**Try it**
In the listing that follows, how many lines include the word "degrees"? Only the number is wanted.

**Data segment**
*** Block opens ***
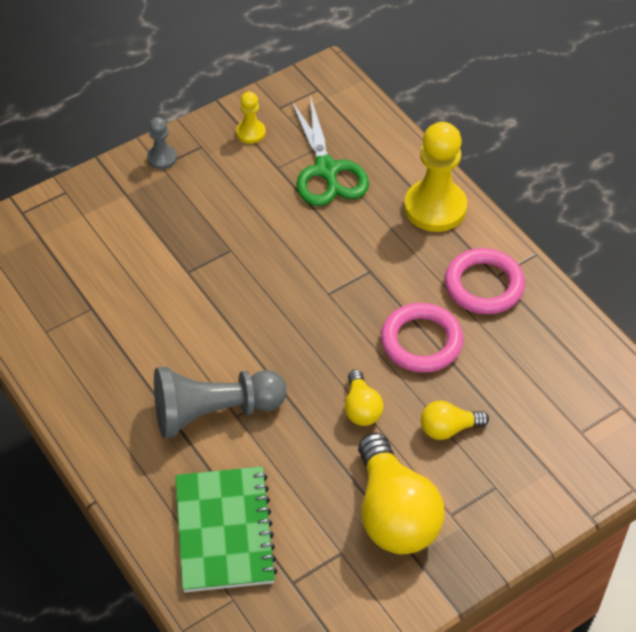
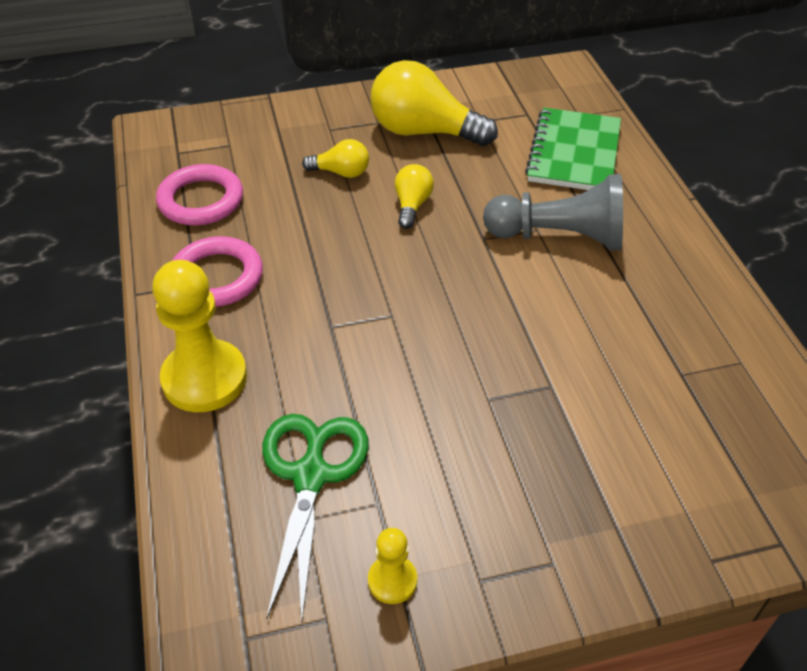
camera: 160 degrees left, 5 degrees down
(162, 158) = (548, 576): grey pawn -> none
(394, 514) = (424, 132): yellow light bulb -> yellow light bulb turned 75 degrees counterclockwise
(421, 341) = (319, 243): pink ring -> pink ring (201, 200)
*** Block closes ***
**Written answer**
2